DATA UNDER STUDY »
-=-=-=-=-

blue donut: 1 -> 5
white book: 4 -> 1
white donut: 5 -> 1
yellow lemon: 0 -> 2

-=-=-=-=-

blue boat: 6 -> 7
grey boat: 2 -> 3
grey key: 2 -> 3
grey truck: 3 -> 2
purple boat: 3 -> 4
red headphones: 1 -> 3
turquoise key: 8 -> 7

-=-=-=-=-

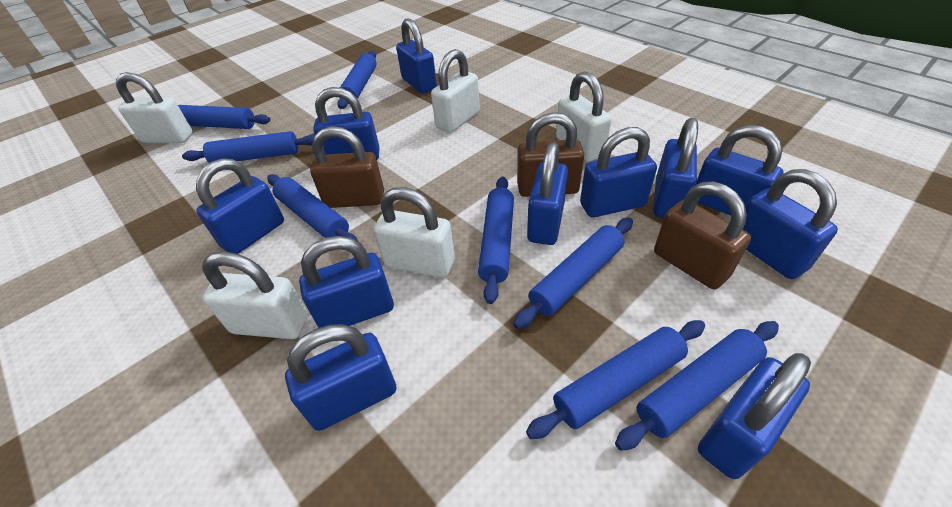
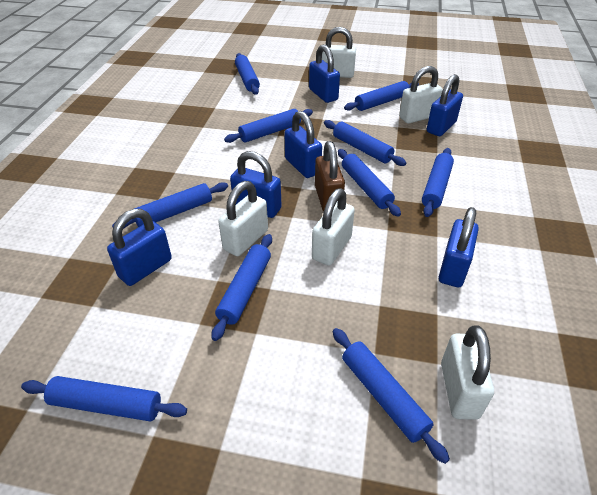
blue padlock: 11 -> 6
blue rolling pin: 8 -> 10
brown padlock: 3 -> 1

-=-=-=-=-

WHAT IS NEEDED » Reproduce the lines of the entries above from the one with "blue donut: 1 -> 5" to the one with "yellow lemon: 0 -> 2", both included, exactly and without any other line.

RESULT OF THE EXERCISE »
blue donut: 1 -> 5
white book: 4 -> 1
white donut: 5 -> 1
yellow lemon: 0 -> 2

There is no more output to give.